THE PROBLEM: From the entries below, return exactly the lines beginning at the one that contains "red phone [630,145,715,175]" and ending at the one that contains "purple glasses [767,244,877,329]", both of them included, and only those lines.

(INFORMATION PROVIDED begins)

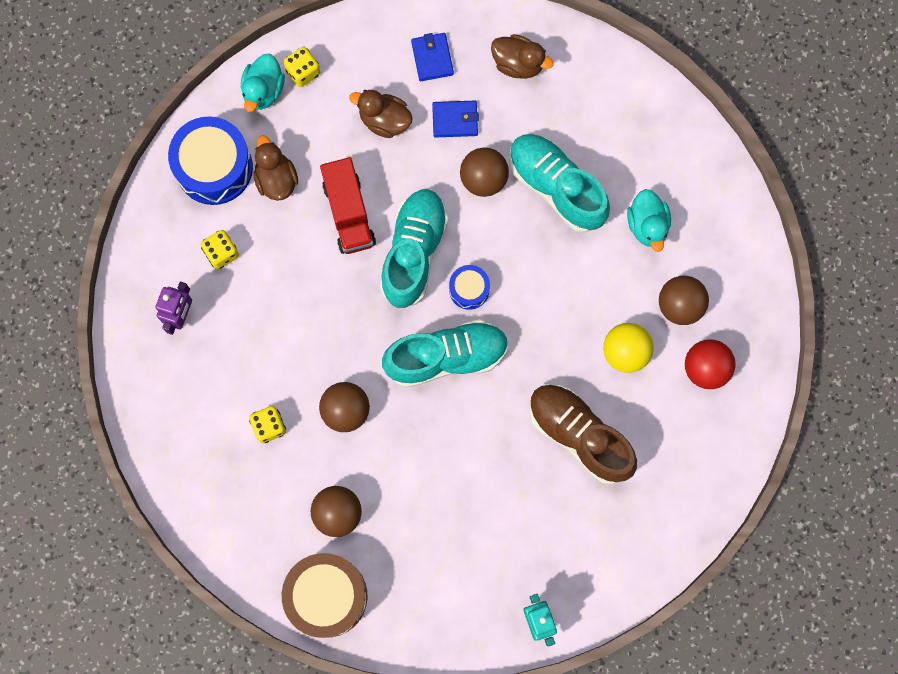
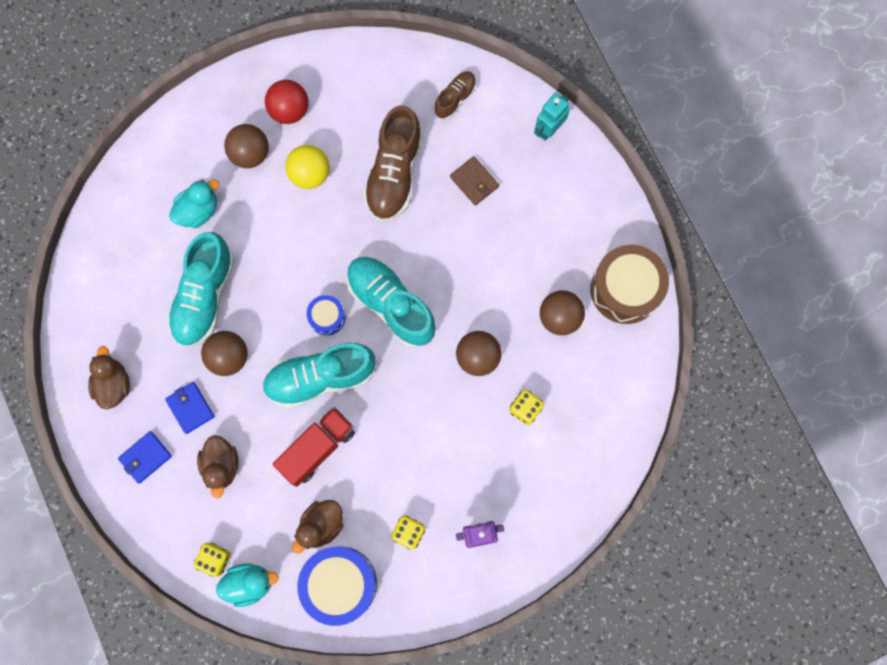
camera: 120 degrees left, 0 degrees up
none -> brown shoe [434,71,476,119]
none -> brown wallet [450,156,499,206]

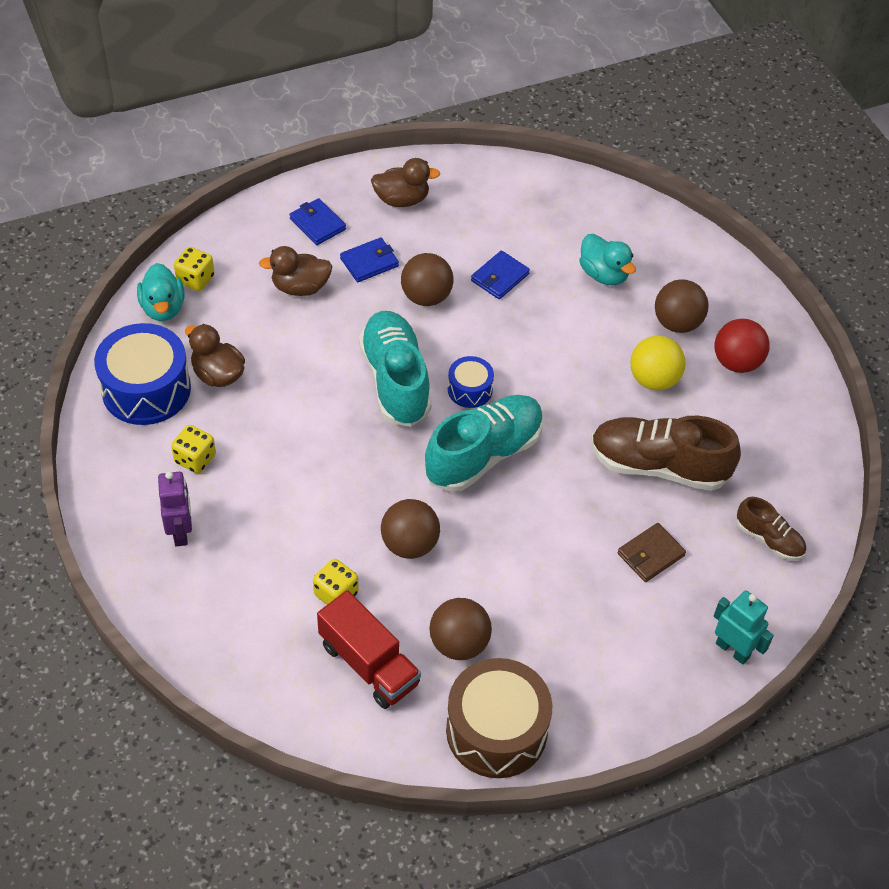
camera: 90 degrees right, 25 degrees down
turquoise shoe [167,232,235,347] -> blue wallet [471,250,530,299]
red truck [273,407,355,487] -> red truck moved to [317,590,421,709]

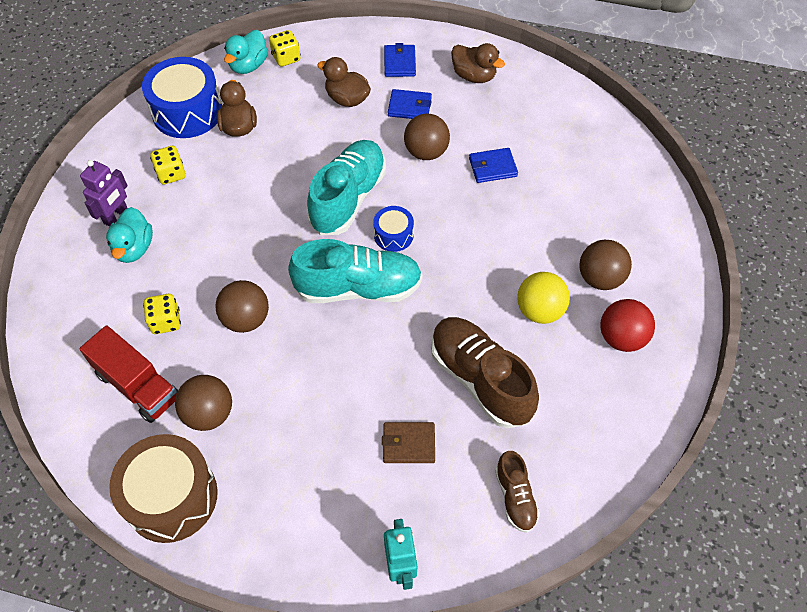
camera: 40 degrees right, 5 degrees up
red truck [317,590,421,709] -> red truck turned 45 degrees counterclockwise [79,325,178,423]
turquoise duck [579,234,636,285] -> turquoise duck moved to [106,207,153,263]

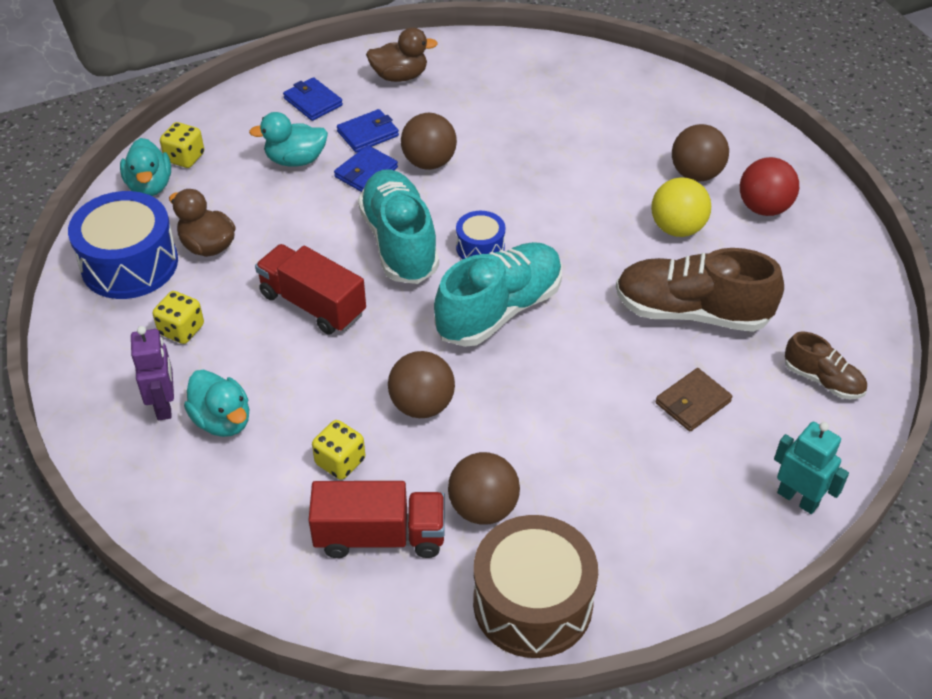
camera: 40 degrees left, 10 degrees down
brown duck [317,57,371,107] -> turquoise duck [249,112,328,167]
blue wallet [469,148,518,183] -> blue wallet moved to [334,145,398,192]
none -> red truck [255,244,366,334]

(INFORMATION PROVIDED ends)
(INFORMATION PROVIDED begins)

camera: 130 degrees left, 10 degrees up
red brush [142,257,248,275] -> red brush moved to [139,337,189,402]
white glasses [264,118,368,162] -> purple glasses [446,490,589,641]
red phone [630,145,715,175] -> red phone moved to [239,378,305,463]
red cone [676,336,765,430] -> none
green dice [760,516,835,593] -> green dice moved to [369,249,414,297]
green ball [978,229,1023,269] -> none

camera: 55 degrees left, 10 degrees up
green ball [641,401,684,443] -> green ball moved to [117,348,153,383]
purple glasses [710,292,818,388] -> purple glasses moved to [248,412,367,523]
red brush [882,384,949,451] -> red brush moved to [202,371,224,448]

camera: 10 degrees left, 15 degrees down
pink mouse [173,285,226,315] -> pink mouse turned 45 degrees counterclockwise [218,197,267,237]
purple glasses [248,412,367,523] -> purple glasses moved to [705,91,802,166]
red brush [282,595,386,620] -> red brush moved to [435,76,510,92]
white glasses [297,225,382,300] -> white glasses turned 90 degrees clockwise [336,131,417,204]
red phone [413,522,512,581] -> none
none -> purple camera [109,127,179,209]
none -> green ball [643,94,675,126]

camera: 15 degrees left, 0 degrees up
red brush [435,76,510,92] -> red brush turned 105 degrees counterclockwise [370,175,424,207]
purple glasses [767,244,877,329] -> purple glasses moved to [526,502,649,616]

(INFORMATION PROVIDED ends)
(INFORMATION PROVIDED begins)

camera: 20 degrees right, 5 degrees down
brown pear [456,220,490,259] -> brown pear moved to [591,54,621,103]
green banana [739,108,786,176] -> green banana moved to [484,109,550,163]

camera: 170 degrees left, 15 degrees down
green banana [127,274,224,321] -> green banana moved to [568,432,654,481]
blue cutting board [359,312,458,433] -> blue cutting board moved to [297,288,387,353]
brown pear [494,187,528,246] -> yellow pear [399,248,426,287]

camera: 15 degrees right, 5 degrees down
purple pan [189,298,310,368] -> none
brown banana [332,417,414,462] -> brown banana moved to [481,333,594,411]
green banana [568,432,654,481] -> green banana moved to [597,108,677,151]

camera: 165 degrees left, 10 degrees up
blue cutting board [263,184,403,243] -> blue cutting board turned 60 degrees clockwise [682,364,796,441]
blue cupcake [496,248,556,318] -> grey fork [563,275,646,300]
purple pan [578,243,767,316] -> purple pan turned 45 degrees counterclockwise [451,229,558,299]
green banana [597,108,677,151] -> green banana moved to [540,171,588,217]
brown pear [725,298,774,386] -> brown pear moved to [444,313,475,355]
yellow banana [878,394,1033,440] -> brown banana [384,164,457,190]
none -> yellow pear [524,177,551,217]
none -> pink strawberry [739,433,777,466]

(INFORMATION PROVIDED ends)

SOLUTION FOR THIS PROBLEM:
red phone [630,145,715,175] -> red phone moved to [239,378,305,463]
red cone [676,336,765,430] -> none
green dice [760,516,835,593] -> green dice moved to [369,249,414,297]
green ball [978,229,1023,269] -> none

camera: 55 degrees left, 10 degrees up
green ball [641,401,684,443] -> green ball moved to [117,348,153,383]
purple glasses [710,292,818,388] -> purple glasses moved to [248,412,367,523]
red brush [882,384,949,451] -> red brush moved to [202,371,224,448]

camera: 10 degrees left, 15 degrees down
pink mouse [173,285,226,315] -> pink mouse turned 45 degrees counterclockwise [218,197,267,237]
purple glasses [248,412,367,523] -> purple glasses moved to [705,91,802,166]
red brush [282,595,386,620] -> red brush moved to [435,76,510,92]
white glasses [297,225,382,300] -> white glasses turned 90 degrees clockwise [336,131,417,204]
red phone [413,522,512,581] -> none
none -> purple camera [109,127,179,209]
none -> green ball [643,94,675,126]

camera: 15 degrees left, 0 degrees up
red brush [435,76,510,92] -> red brush turned 105 degrees counterclockwise [370,175,424,207]
purple glasses [767,244,877,329] -> purple glasses moved to [526,502,649,616]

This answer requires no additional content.